◆ **Description of the task**
Output the full listing below exactly; the images stay out.

◆ **Input material**
=== Section Start ===
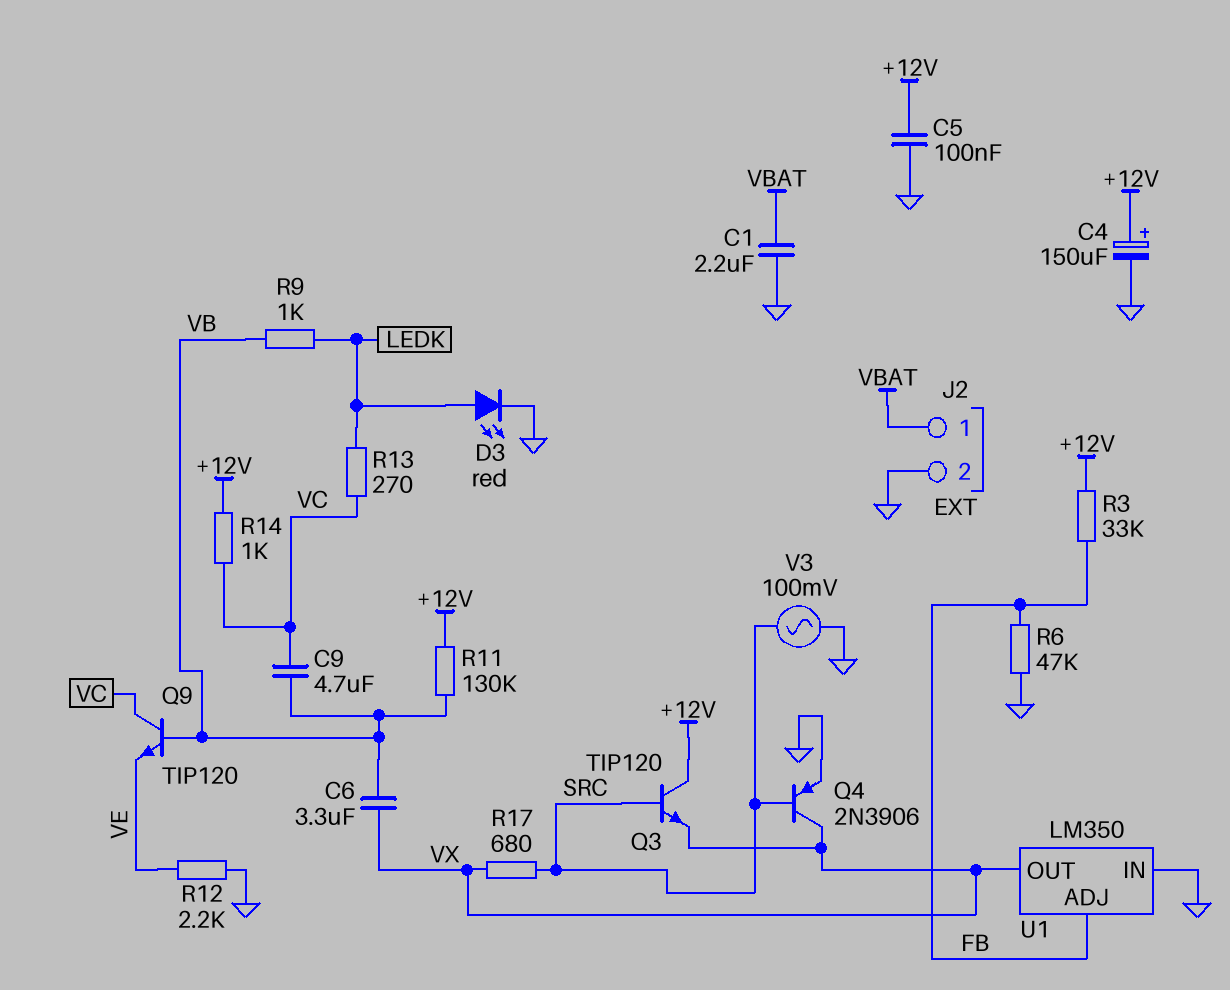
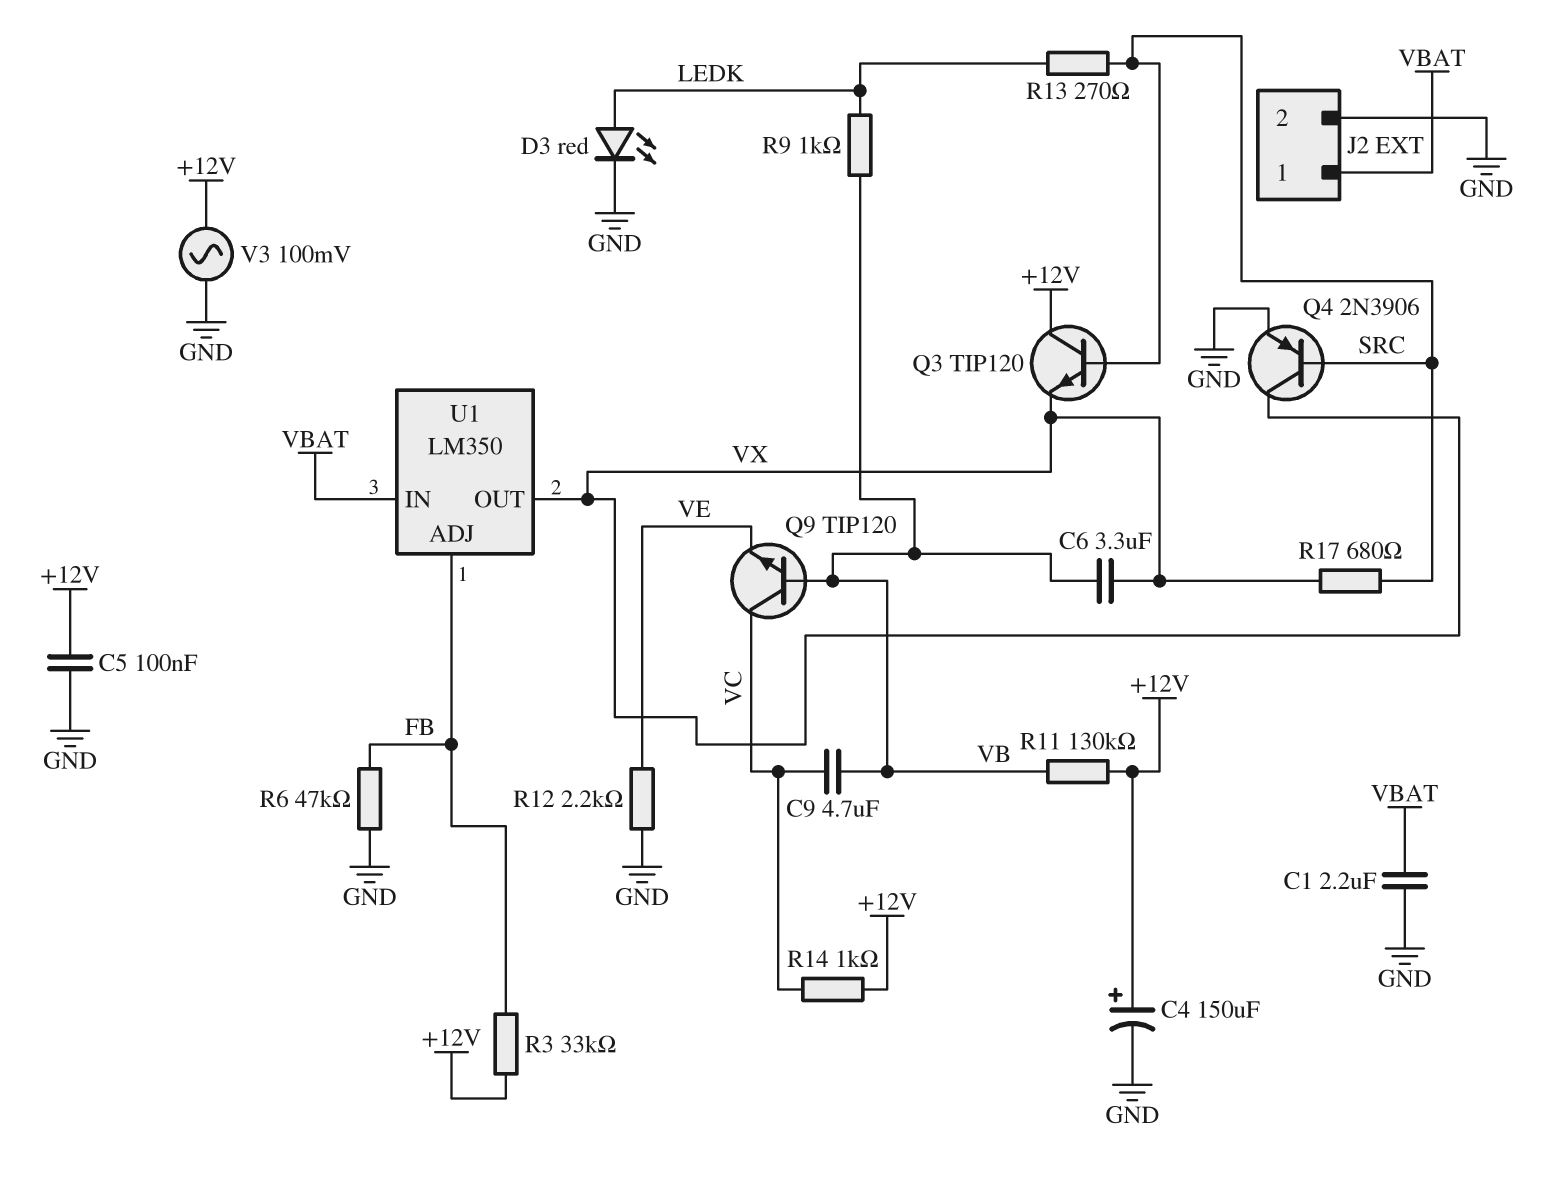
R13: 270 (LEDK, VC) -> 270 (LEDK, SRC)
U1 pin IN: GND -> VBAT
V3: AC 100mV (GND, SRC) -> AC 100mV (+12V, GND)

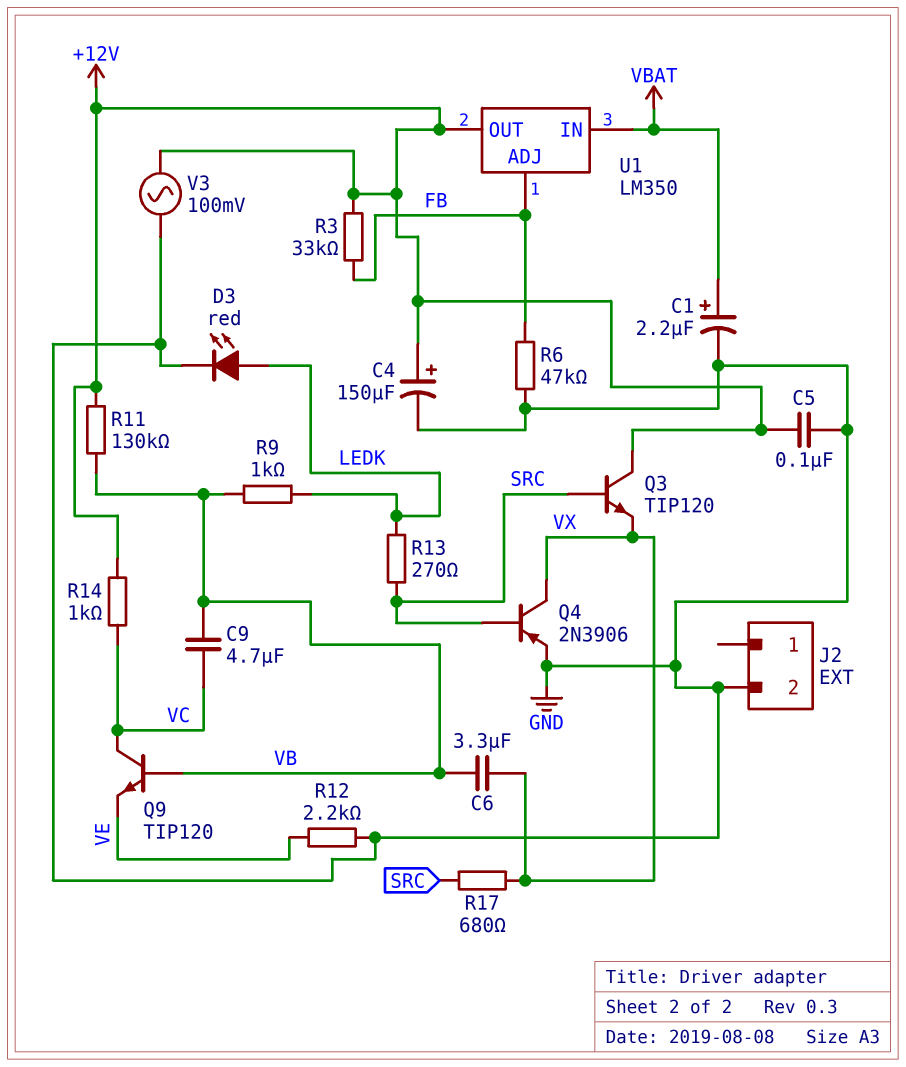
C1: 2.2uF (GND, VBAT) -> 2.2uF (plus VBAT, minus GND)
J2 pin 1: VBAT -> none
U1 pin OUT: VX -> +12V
=== Section End ===
◆ **Solution**
R13: 270 (LEDK, VC) -> 270 (LEDK, SRC)
U1 pin IN: GND -> VBAT
V3: AC 100mV (GND, SRC) -> AC 100mV (+12V, GND)

C1: 2.2uF (GND, VBAT) -> 2.2uF (plus VBAT, minus GND)
J2 pin 1: VBAT -> none
U1 pin OUT: VX -> +12V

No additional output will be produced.